RECORDS TO PROCESS:
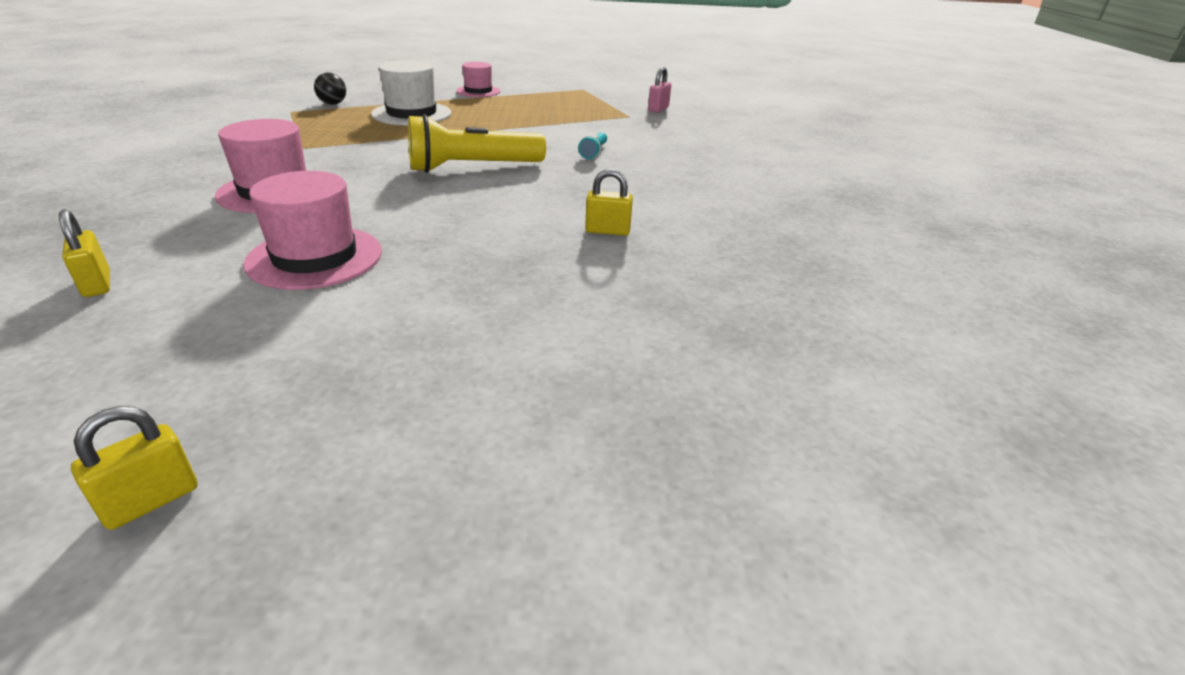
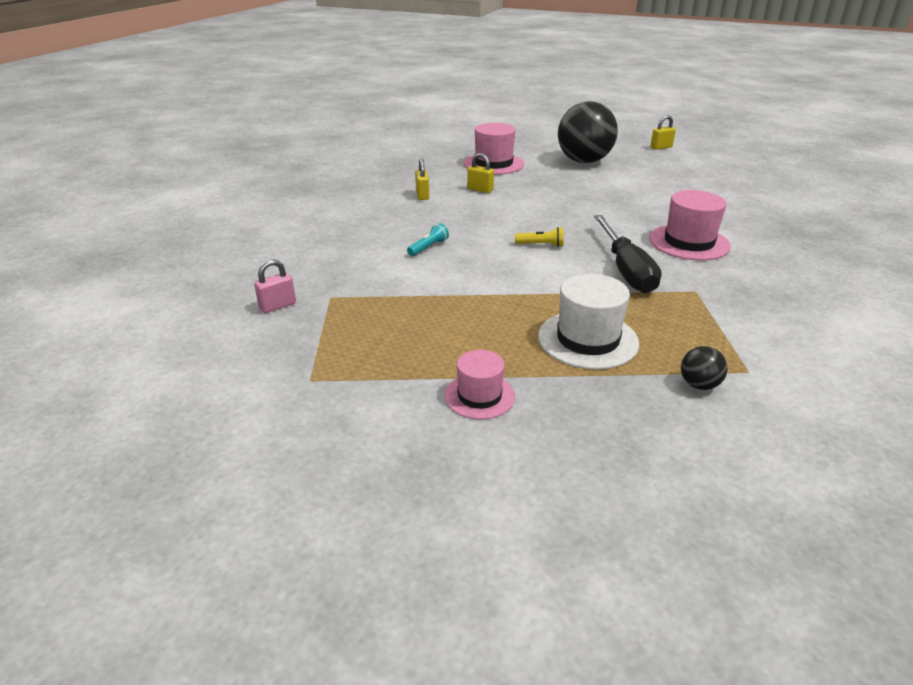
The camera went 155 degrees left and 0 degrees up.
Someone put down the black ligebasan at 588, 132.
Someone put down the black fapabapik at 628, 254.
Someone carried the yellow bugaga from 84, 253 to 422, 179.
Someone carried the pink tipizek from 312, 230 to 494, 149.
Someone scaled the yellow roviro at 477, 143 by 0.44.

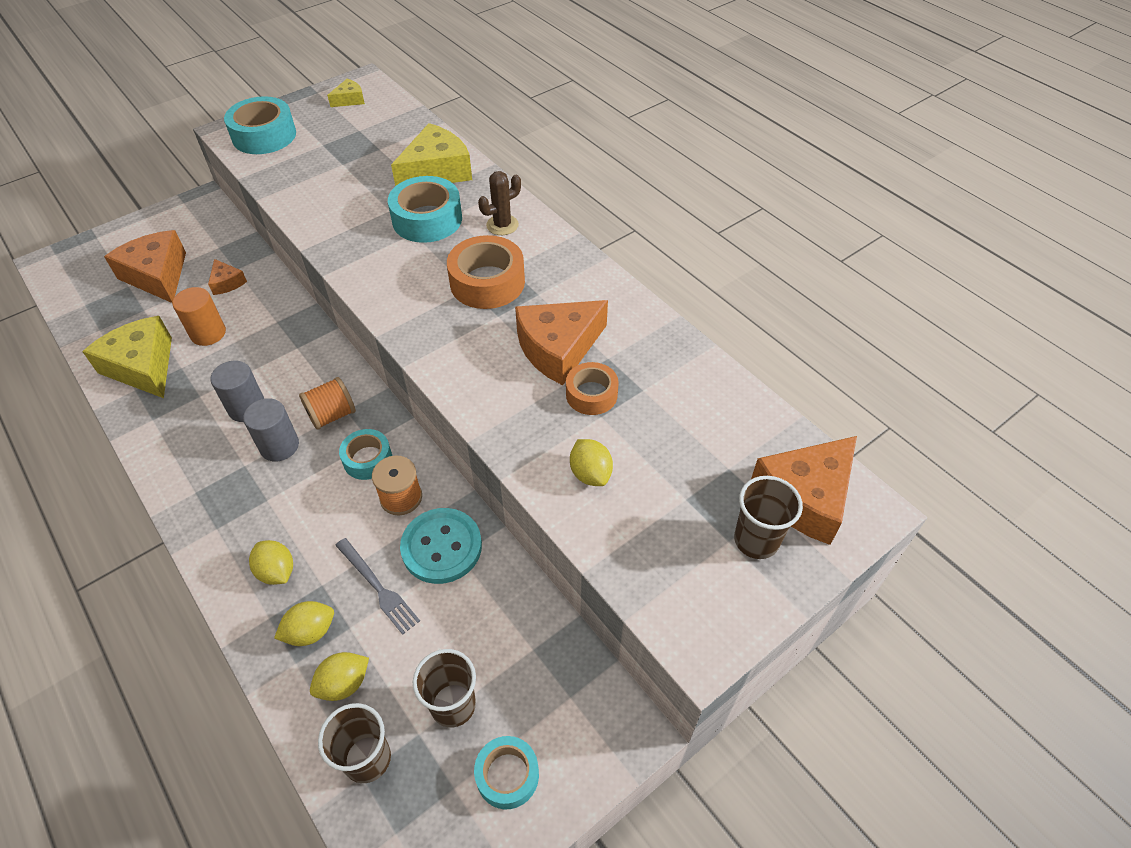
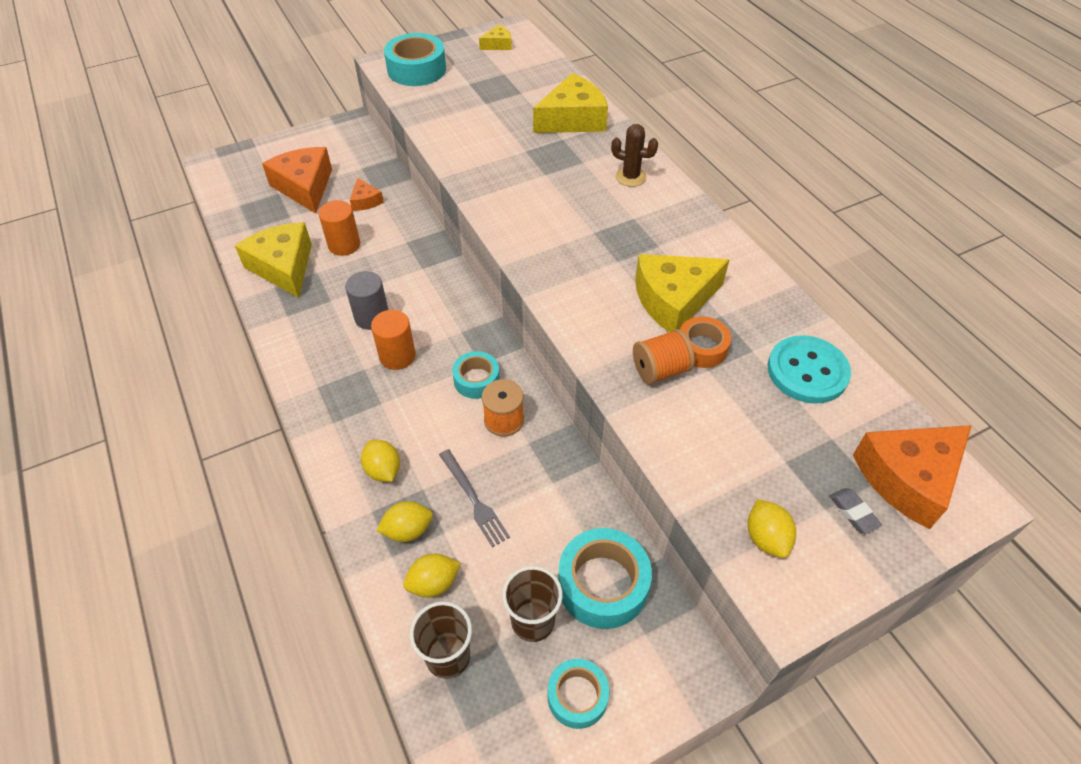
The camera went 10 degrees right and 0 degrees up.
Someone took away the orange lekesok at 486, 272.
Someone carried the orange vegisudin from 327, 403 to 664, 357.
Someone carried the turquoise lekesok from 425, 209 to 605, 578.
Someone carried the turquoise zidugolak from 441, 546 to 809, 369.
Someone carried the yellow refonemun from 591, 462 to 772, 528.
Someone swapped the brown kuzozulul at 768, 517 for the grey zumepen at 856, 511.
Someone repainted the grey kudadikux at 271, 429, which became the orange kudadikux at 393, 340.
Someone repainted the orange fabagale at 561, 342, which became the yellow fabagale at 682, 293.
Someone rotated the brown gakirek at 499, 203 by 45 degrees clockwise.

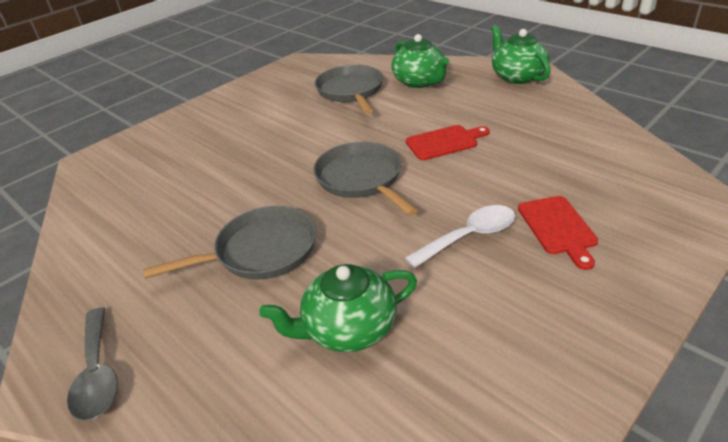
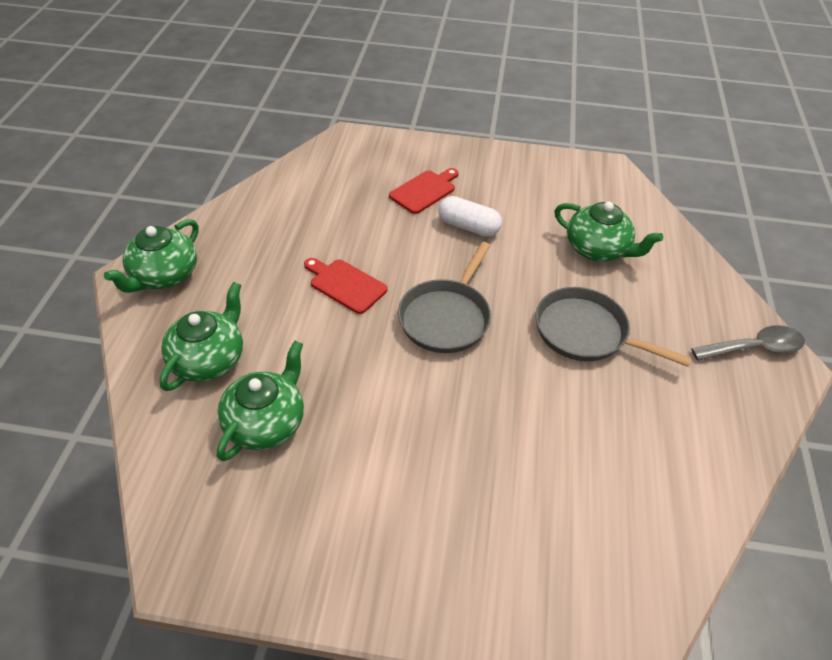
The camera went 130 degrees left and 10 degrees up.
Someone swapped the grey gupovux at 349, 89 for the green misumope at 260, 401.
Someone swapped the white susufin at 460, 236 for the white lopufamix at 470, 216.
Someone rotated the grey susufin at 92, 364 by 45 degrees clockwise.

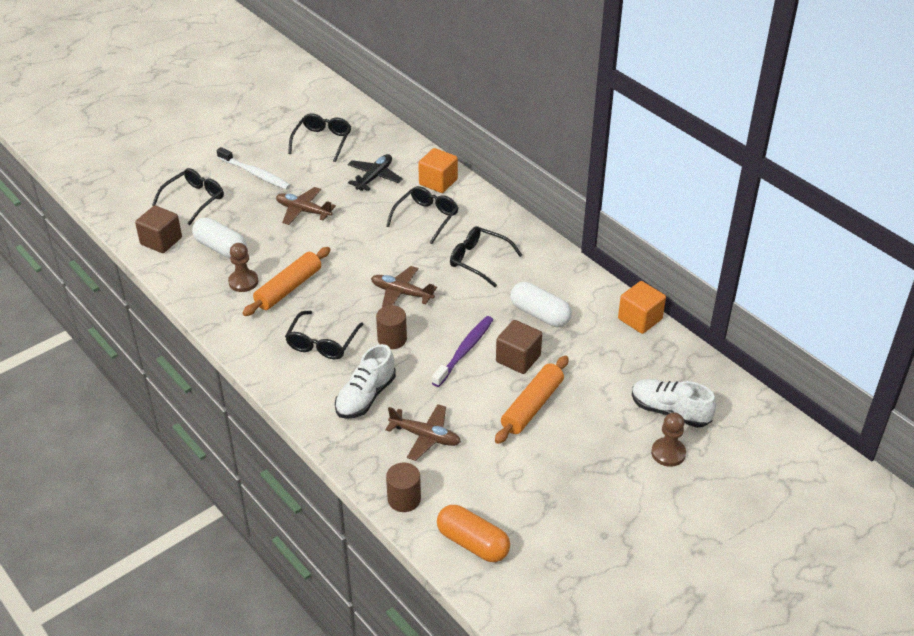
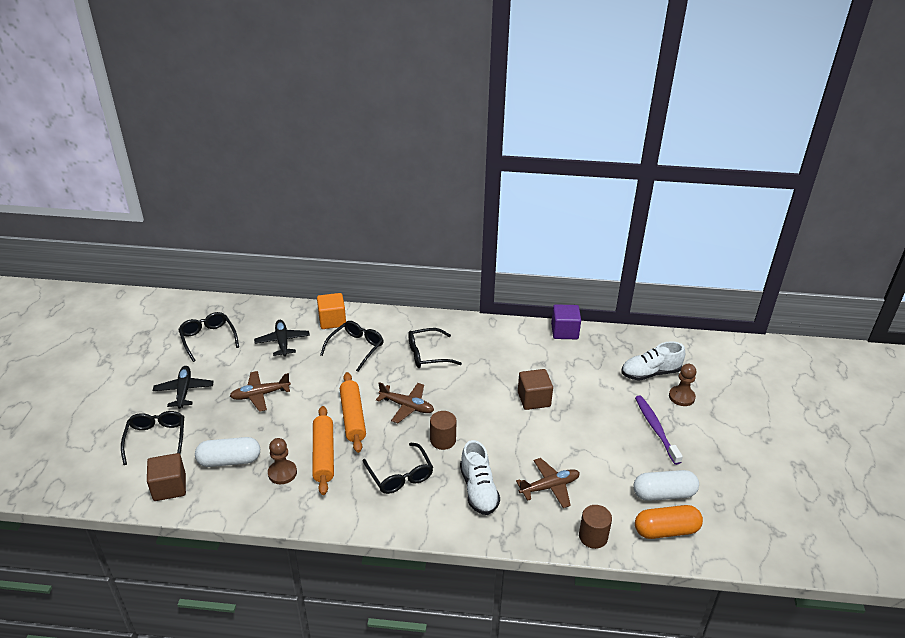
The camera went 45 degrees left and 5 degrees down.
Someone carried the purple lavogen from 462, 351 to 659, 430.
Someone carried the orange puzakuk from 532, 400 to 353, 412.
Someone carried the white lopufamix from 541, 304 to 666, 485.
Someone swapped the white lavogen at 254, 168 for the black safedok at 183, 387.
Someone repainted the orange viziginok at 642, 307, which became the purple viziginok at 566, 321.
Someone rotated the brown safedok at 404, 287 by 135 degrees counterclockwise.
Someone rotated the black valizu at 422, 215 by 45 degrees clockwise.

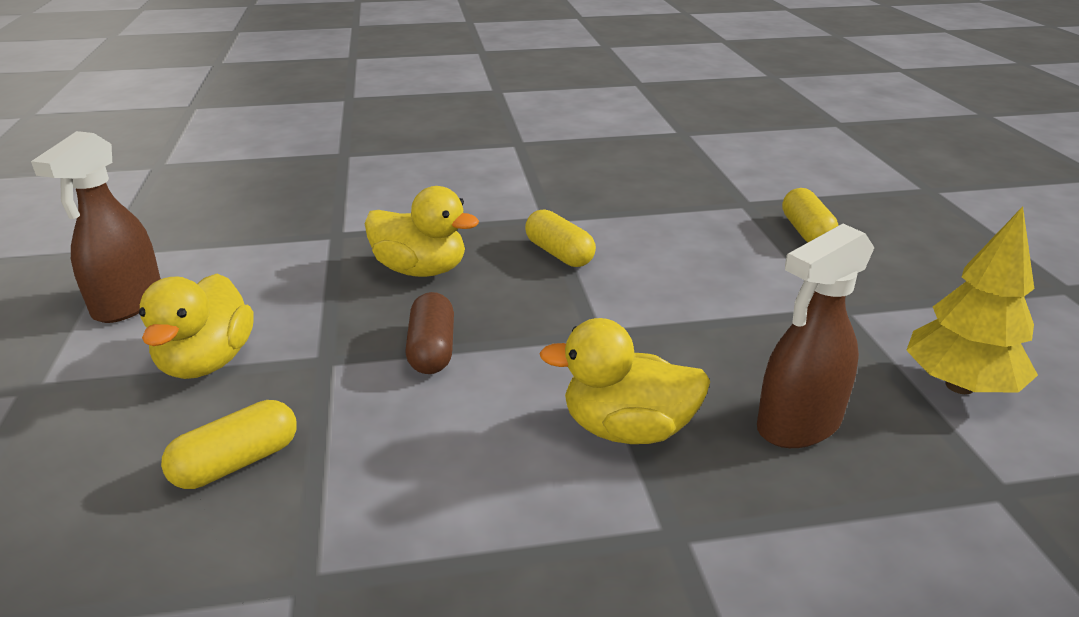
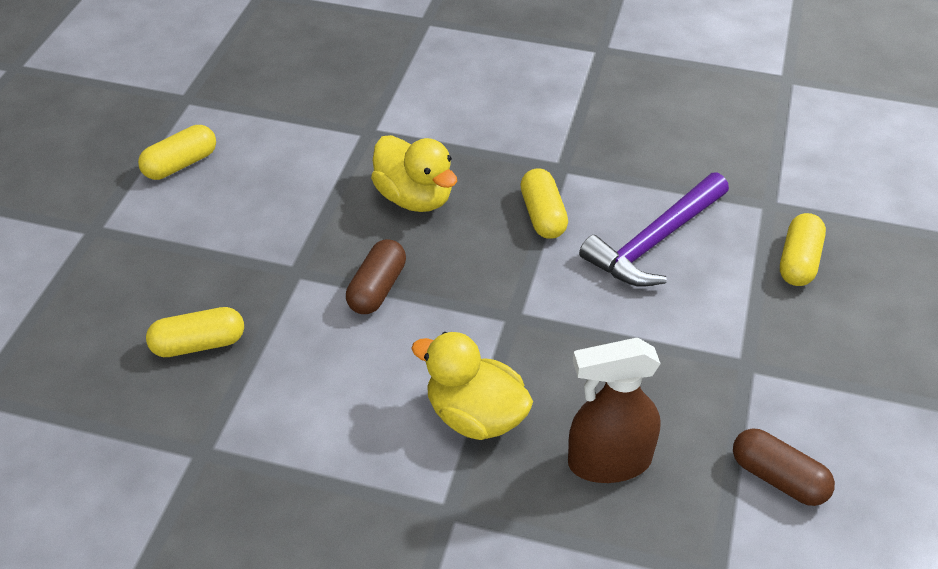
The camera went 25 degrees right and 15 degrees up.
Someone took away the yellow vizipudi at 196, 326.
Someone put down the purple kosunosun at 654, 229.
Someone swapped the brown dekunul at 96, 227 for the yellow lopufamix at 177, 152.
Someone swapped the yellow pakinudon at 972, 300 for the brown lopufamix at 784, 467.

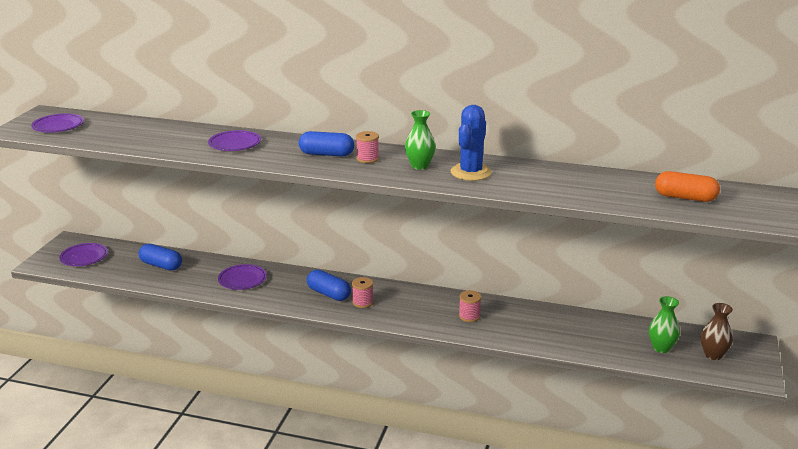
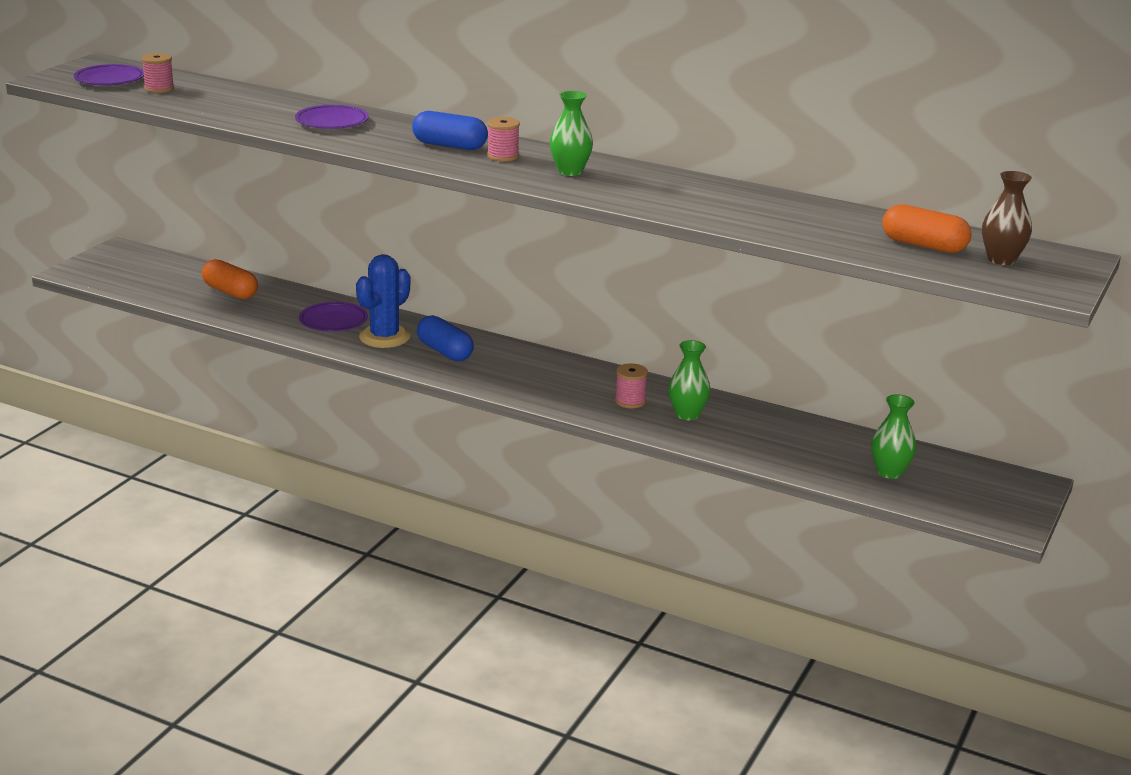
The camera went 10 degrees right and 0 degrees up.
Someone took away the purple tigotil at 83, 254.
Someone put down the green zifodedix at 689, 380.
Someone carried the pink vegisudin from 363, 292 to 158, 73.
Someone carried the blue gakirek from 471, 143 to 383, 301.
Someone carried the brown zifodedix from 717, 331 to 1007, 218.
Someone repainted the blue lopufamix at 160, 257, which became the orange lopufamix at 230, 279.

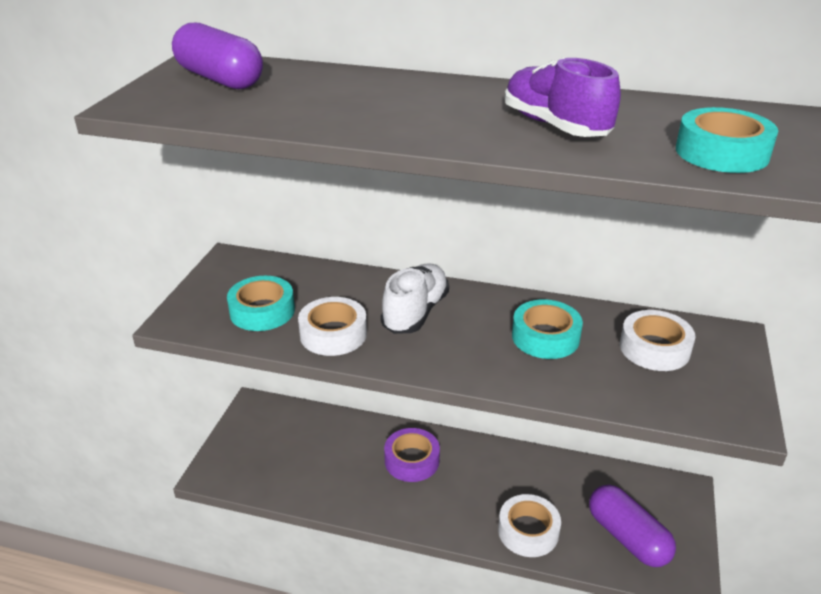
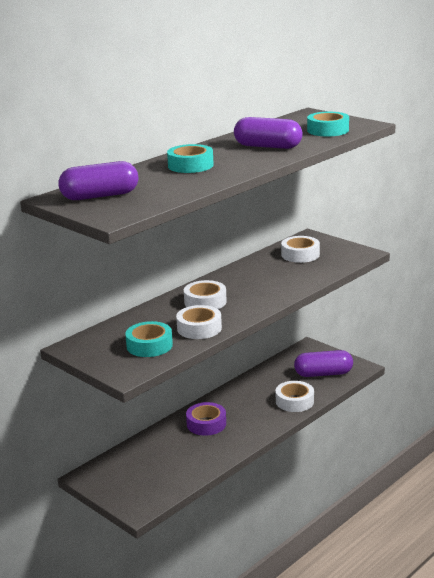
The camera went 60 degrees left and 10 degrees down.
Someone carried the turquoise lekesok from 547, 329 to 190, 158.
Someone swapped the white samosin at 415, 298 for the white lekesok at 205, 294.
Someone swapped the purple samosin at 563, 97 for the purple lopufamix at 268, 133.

REQUIRED ACTION: The response must match the data line for line, from its first line through the line with "Someone carried the pink tipizek", inclusive, and must leave out the pictures.

TASK OUTPUT:
The camera went 155 degrees left and 0 degrees up.
Someone put down the black ligebasan at 588, 132.
Someone put down the black fapabapik at 628, 254.
Someone carried the yellow bugaga from 84, 253 to 422, 179.
Someone carried the pink tipizek from 312, 230 to 494, 149.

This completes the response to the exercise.